What the exercise asks:
Transcribe the full listing exactly, and drop every picture.

Provided data:
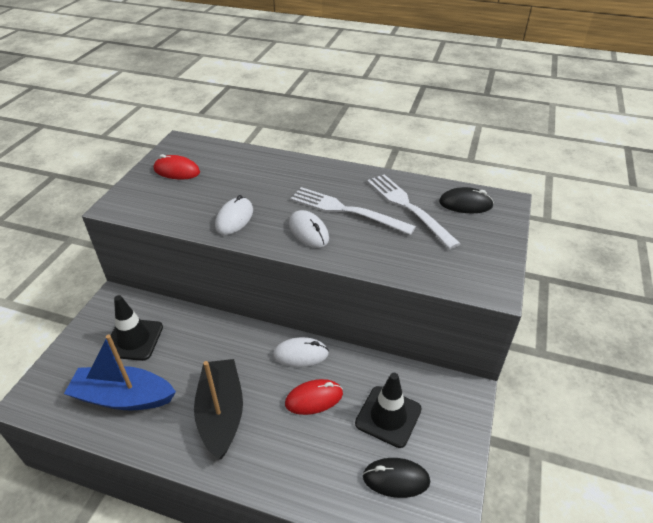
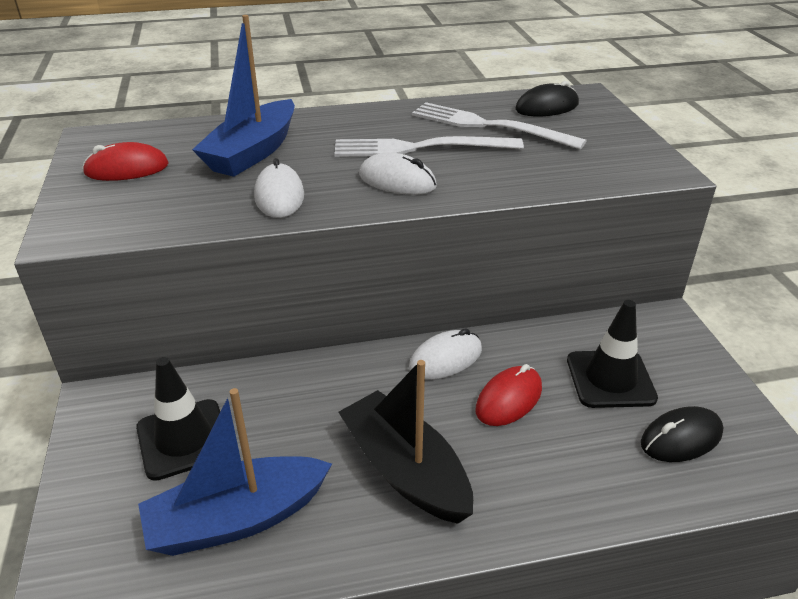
camera: 30 degrees left, 5 degrees down
(249, 181) = (253, 152): none -> blue boat

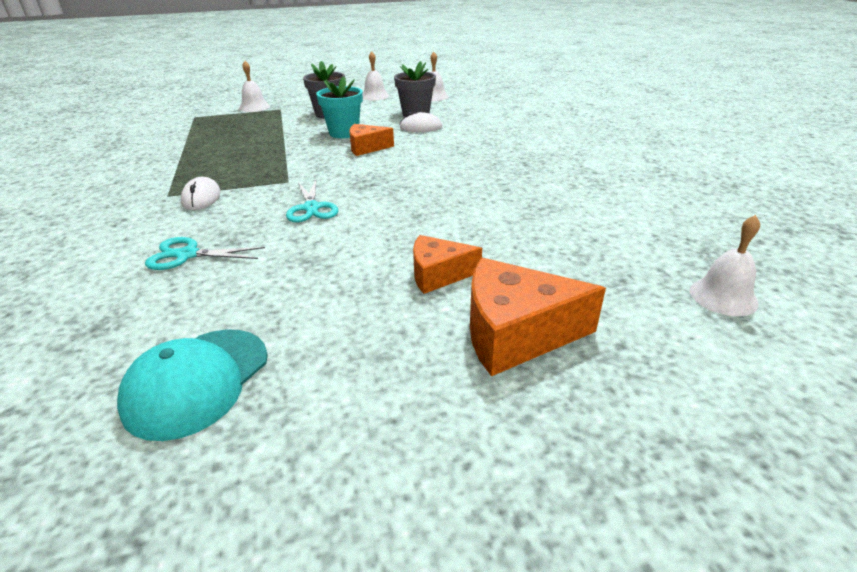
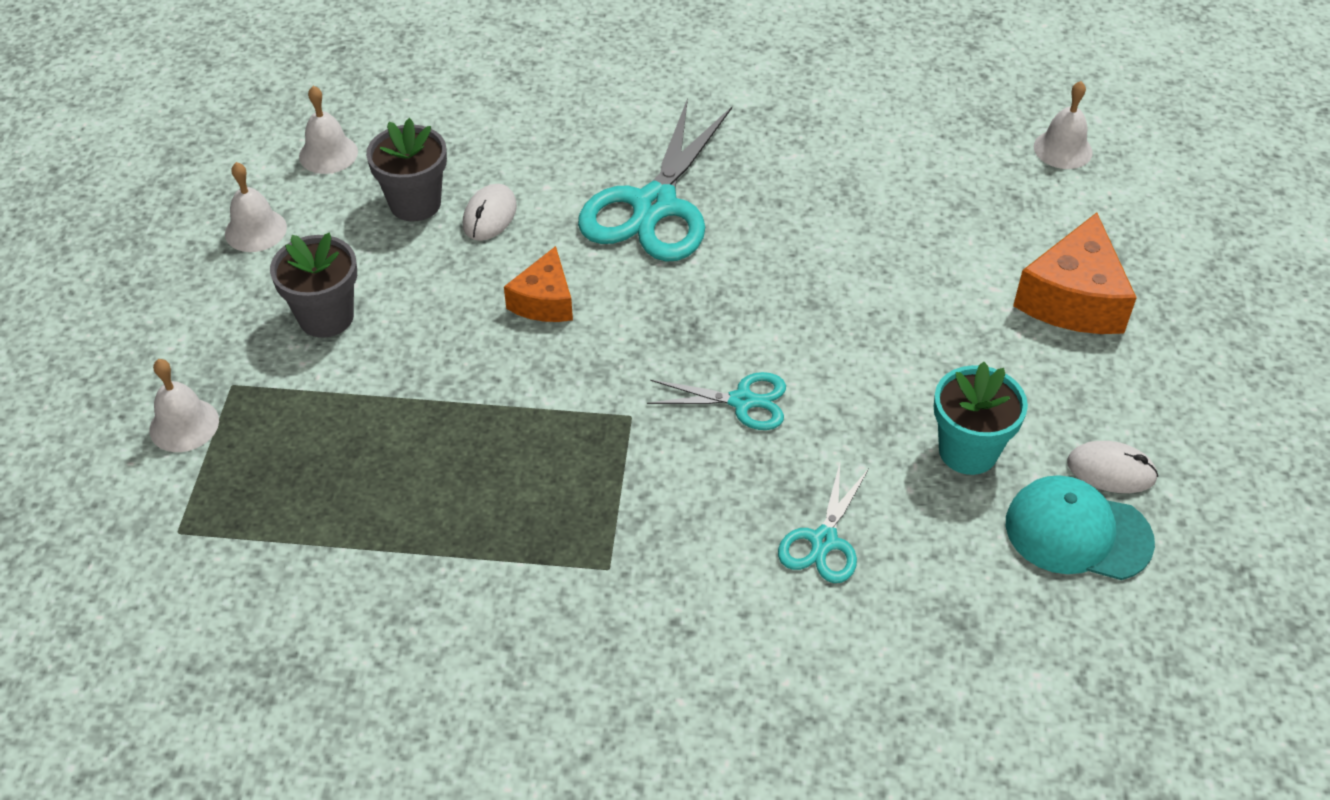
camera: 70 degrees left, 15 degrees up
(197, 381) = (1077, 532): turquoise cap -> turquoise cap turned 150 degrees clockwise
(201, 198) = (643, 524): white mouse -> white mouse (1111, 470)
(344, 133) = (452, 315): turquoise flower pot -> turquoise flower pot (968, 451)
(438, 274) = (957, 322): orange cheese -> none
(465, 158) = (654, 206): none -> turquoise scissors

Expected answer:
camera: 30 degrees left, 5 degrees down
(249, 181) = (253, 152): none -> blue boat

camera: 70 degrees left, 15 degrees up
(197, 381) = (1077, 532): turquoise cap -> turquoise cap turned 150 degrees clockwise
(201, 198) = (643, 524): white mouse -> white mouse (1111, 470)
(344, 133) = (452, 315): turquoise flower pot -> turquoise flower pot (968, 451)
(438, 274) = (957, 322): orange cheese -> none
(465, 158) = (654, 206): none -> turquoise scissors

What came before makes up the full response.